• Input records:
□ □ □ □ □
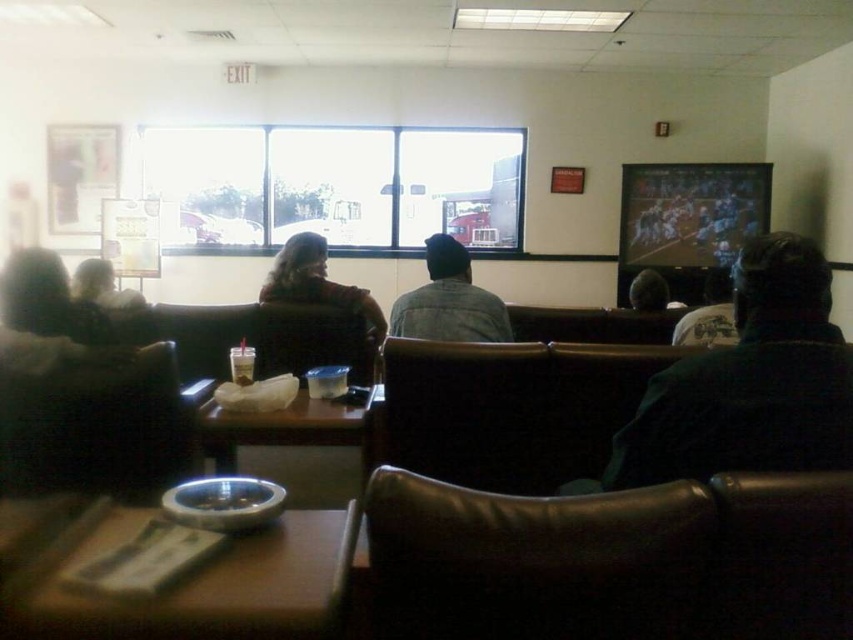
Is point (329, 442) behind point (618, 284)?

No, it is not.

Identify the location of wooden table at center. This screenshot has width=853, height=640. (281, 424).

Who is taller, dark green sweater at right or dark brown leather jacket at center?

dark brown leather jacket at center is taller.

Does dark green sweater at right lie behind dark brown leather jacket at center?

No, it is in front of dark brown leather jacket at center.

Is point (791, 342) farther from camera compared to point (368, 305)?

No, (791, 342) is closer to viewer.

Find the location of a particular element. Image resolution: width=853 pixels, height=640 pixels. dark green sweater at right is located at coordinates (750, 381).

Does dark green sweater at right have a greater width compared to dark gray knit cap at center?

Indeed, dark green sweater at right has a greater width compared to dark gray knit cap at center.

Identify the location of dark green sweater at right. (750, 381).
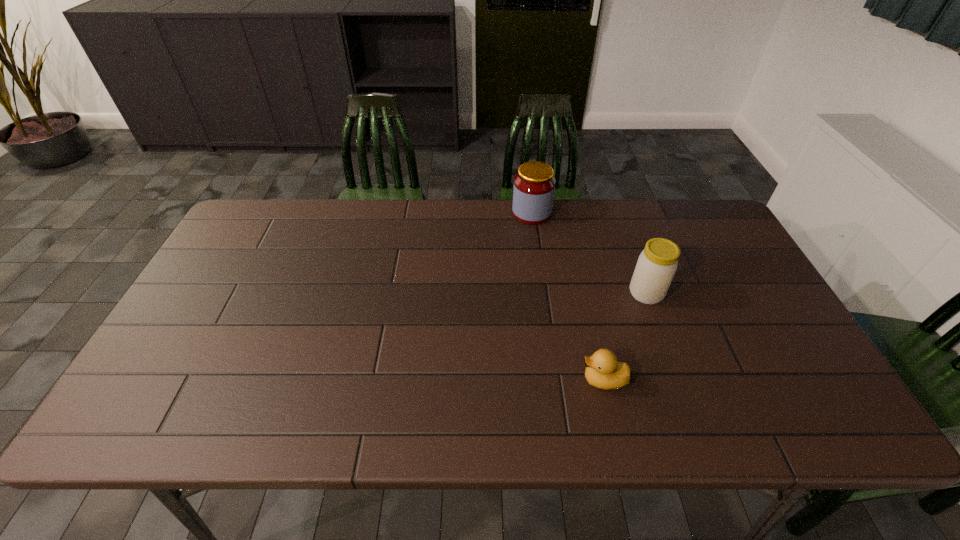
I want to click on the farthest object, so click(x=534, y=185).

Find the location of a particular element. This screenshot has height=540, width=960. the left jar is located at coordinates (534, 185).

Locate an element on the screen. the right jar is located at coordinates (657, 264).

The width and height of the screenshot is (960, 540). I want to click on the nearer jar, so click(657, 264).

Identify the location of duckling. This screenshot has height=540, width=960. (603, 370).

I want to click on the nearest object, so click(603, 370).

This screenshot has height=540, width=960. I want to click on vacant region located 0.290m on the right of the left jar, so click(638, 213).

At what (x,y) coordinates should I click in order to perform the action: click on vacant space located 0.050m on the front of the rightmost object. Please return your answer as a coordinate pair (x, y). Looking at the image, I should click on (656, 321).

The width and height of the screenshot is (960, 540). I want to click on vacant area located on the face of the shortest object, so click(x=506, y=380).

Locate an element on the screen. The width and height of the screenshot is (960, 540). vacant space situated on the face of the shortest object is located at coordinates (493, 380).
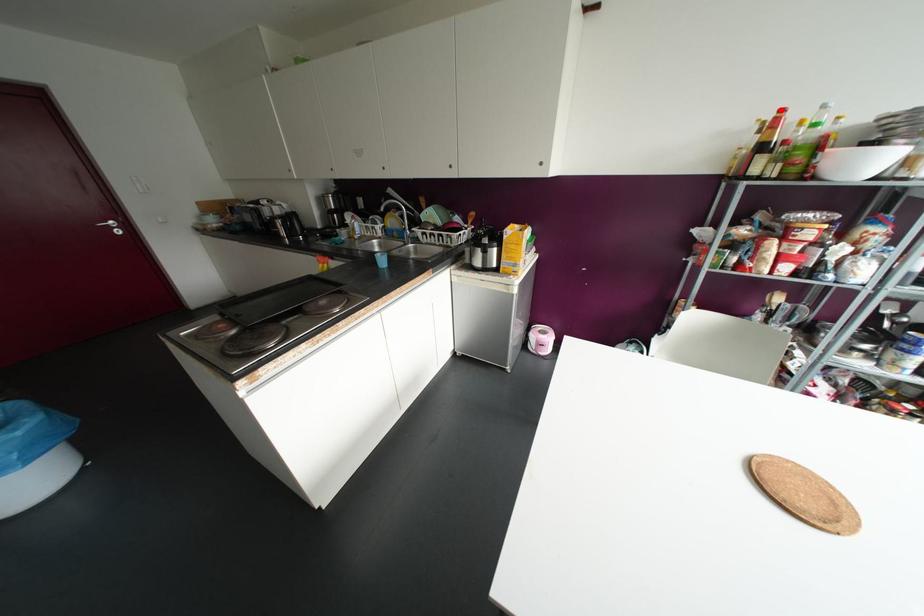
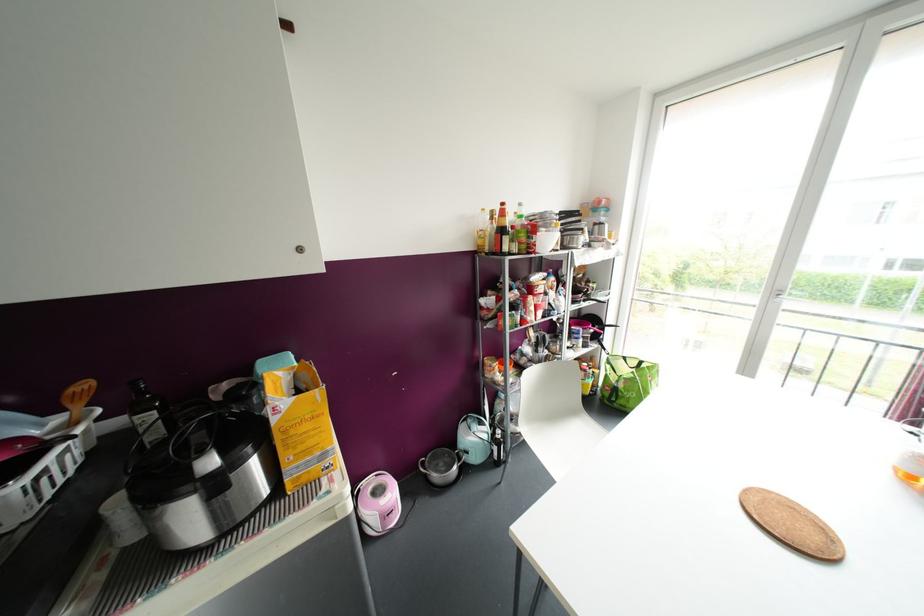
In the second image, find the point that corresponds to the highlighted location in the first image.

(502, 204)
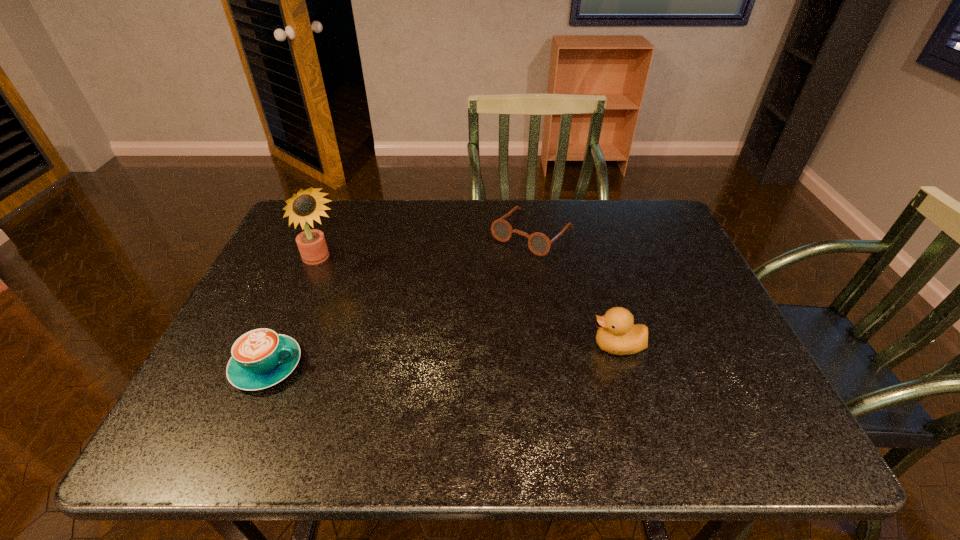
Find the location of a particular element. cappuccino is located at coordinates (261, 358).

Where is `the third shortest object`? This screenshot has width=960, height=540. the third shortest object is located at coordinates (617, 334).

The height and width of the screenshot is (540, 960). What are the coordinates of `sunflower` in the screenshot? It's located at (303, 207).

Where is `spectacles`? spectacles is located at coordinates (539, 244).

Locate an element on the screen. free location located with the handle on the right side of the cappuccino is located at coordinates (397, 366).

At what (x,y) coordinates should I click in order to perform the action: click on vacant space located 0.230m facing forward on the third shortest object. Please return your answer as a coordinate pair (x, y). The height and width of the screenshot is (540, 960). Looking at the image, I should click on (489, 346).

I want to click on vacant region located 0.310m facing forward on the third shortest object, so coord(453,346).

Find the location of a particular element. vacant space situated 0.300m facing forward on the third shortest object is located at coordinates (458, 346).

Locate an element on the screen. The height and width of the screenshot is (540, 960). vacant space located on the face of the sunflower is located at coordinates (361, 308).

You are a GUI agent. You are given a task and a screenshot of the screen. Output one action in this format:
    pyautogui.click(x=<x>, y=<y>)
    Task: Click on the blank space located 0.060m on the face of the sunflower
    
    Given the screenshot: What is the action you would take?
    pyautogui.click(x=343, y=287)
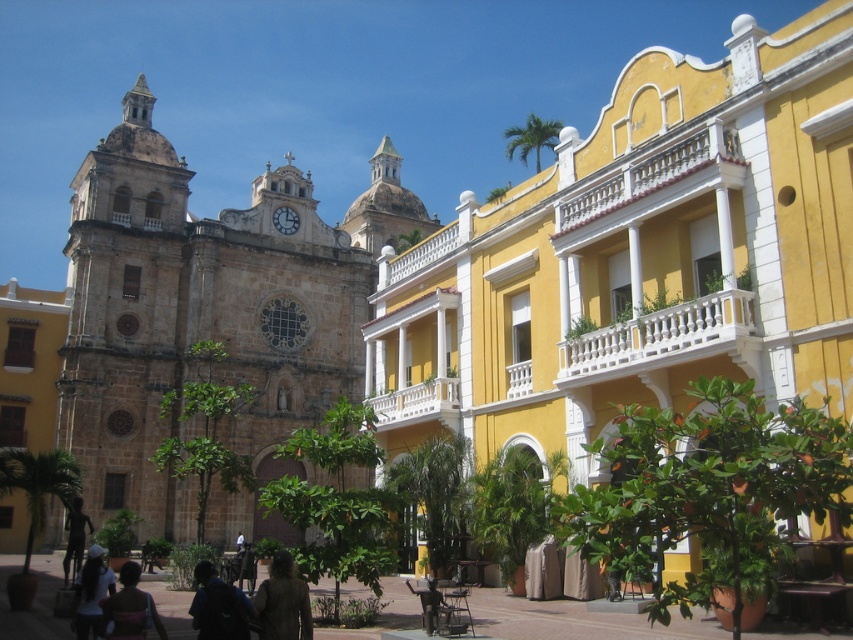
Question: Which object appears farthest from the camera in this image?

Choices:
 (A) dark brown leather jacket at lower center
 (B) brown stone church at left

Answer: (B)

Question: Does bronze statue at lower left have a lesser width compared to white fabric shirt at center?

Choices:
 (A) yes
 (B) no

Answer: (B)

Question: Which object is positioned closest to the white fabric shirt at center?

Choices:
 (A) white cotton shirt at lower left
 (B) bronze statue at lower left
 (C) brown stone church at left

Answer: (B)

Question: Does brown textured coat at lower center have a larger size compared to dark brown leather jacket at lower center?

Choices:
 (A) yes
 (B) no

Answer: (A)

Question: Can you confirm if dark blue backpack at lower center is thinner than white cotton shirt at lower left?

Choices:
 (A) no
 (B) yes

Answer: (A)

Question: Which object appears farthest from the camera in this image?

Choices:
 (A) white fabric shirt at center
 (B) dark blue backpack at lower center
 (C) matte stone church at center

Answer: (A)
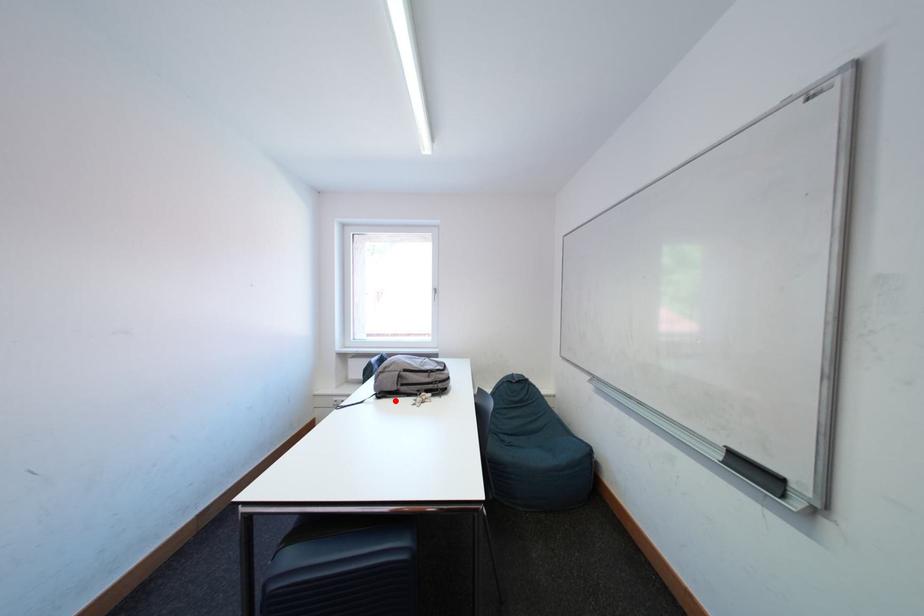
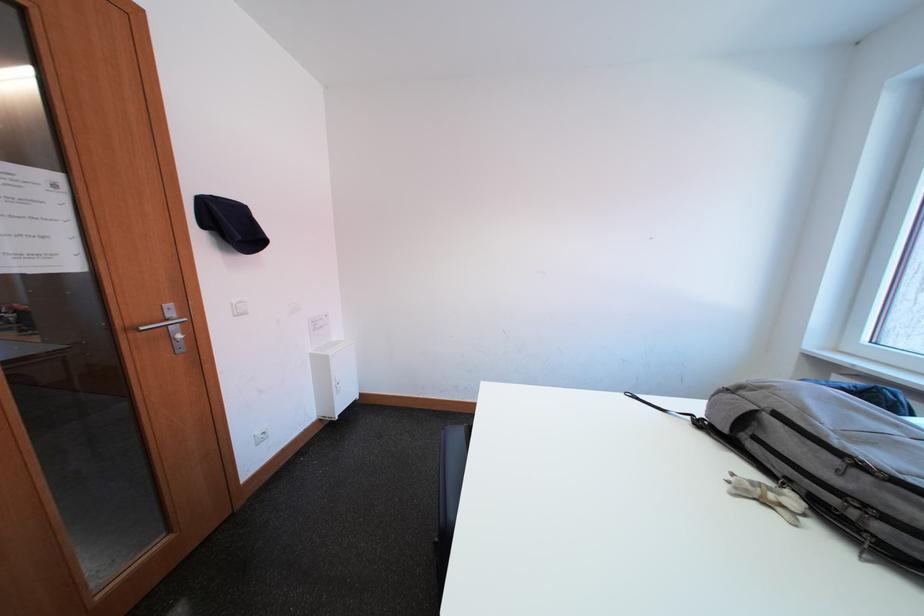
Find the pixel in the second image that matches the highlighted location in the first image.

(719, 438)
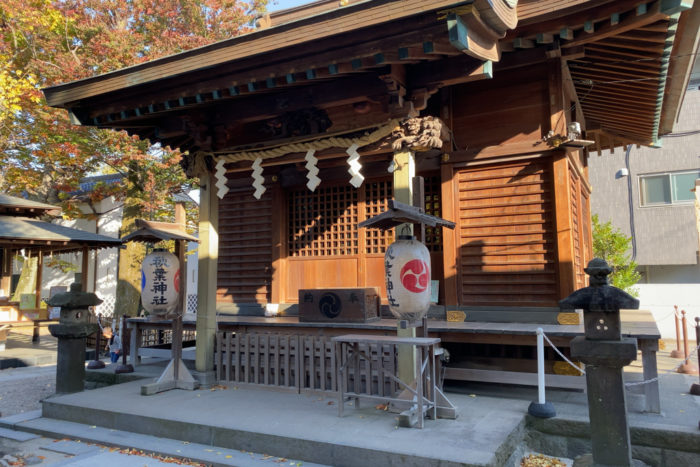
In order to click on white decorations in this screenshot , I will do `click(222, 183)`, `click(257, 180)`, `click(313, 176)`, `click(353, 172)`, `click(418, 284)`, `click(155, 289)`.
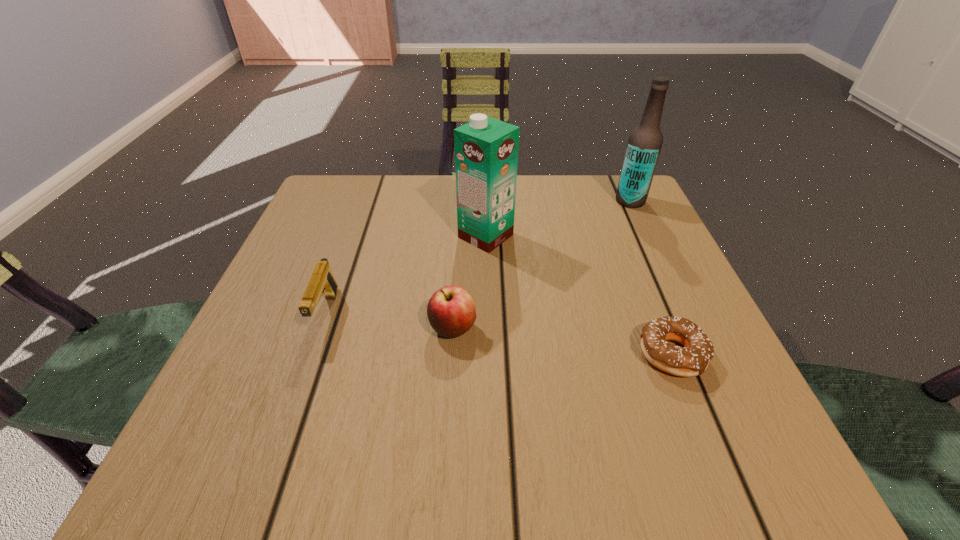
Find the location of a particular element. vacant space at the left edge is located at coordinates (332, 251).

At what (x,y) coordinates should I click in order to perform the action: click on vacant region at the right edge of the desktop. Please return your answer as a coordinate pair (x, y). This screenshot has width=960, height=540. Looking at the image, I should click on (627, 246).

Identify the location of free space at the far left corner of the desktop. This screenshot has height=540, width=960. (318, 225).

Locate an element on the screen. This screenshot has width=960, height=540. vacant region at the far right corner is located at coordinates (610, 178).

Locate an element on the screen. This screenshot has width=960, height=540. free space at the near right corner of the desktop is located at coordinates (742, 446).

I want to click on vacant area that lies between the pistol and the shortest object, so (x=498, y=334).

At what (x,y) coordinates should I click in order to perform the action: click on vacant space that's between the apple and the farthest object. Please return your answer as a coordinate pair (x, y). The image size is (960, 540). Looking at the image, I should click on click(x=541, y=265).

This screenshot has width=960, height=540. Find the location of `free area in between the pistol and the carton`. free area in between the pistol and the carton is located at coordinates (406, 275).

The height and width of the screenshot is (540, 960). In order to click on vacant space that is in between the fourth nearest object and the leftmost object in this screenshot , I will do `click(406, 275)`.

At what (x,y) coordinates should I click in order to perform the action: click on empty space between the beer bottle and the shortest object. Please return your answer as a coordinate pair (x, y). Looking at the image, I should click on (651, 278).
□ □ □ □ □
• Brief:
Rewrite the material from the line with "In order to click on white" up to and including the line with "Identify the location of free", swapping "desktop" for "tabletop" and keeping everything else the same. Leave out the pictures.

• Reply to the exercise:
In order to click on white decorations in this screenshot , I will do `click(222, 183)`, `click(257, 180)`, `click(313, 176)`, `click(353, 172)`, `click(418, 284)`, `click(155, 289)`.
Find the location of a particular element. vacant space at the left edge is located at coordinates (332, 251).

At what (x,y) coordinates should I click in order to perform the action: click on vacant region at the right edge of the tabletop. Please return your answer as a coordinate pair (x, y). This screenshot has width=960, height=540. Looking at the image, I should click on (627, 246).

Identify the location of free space at the far left corner of the tabletop. This screenshot has height=540, width=960. (318, 225).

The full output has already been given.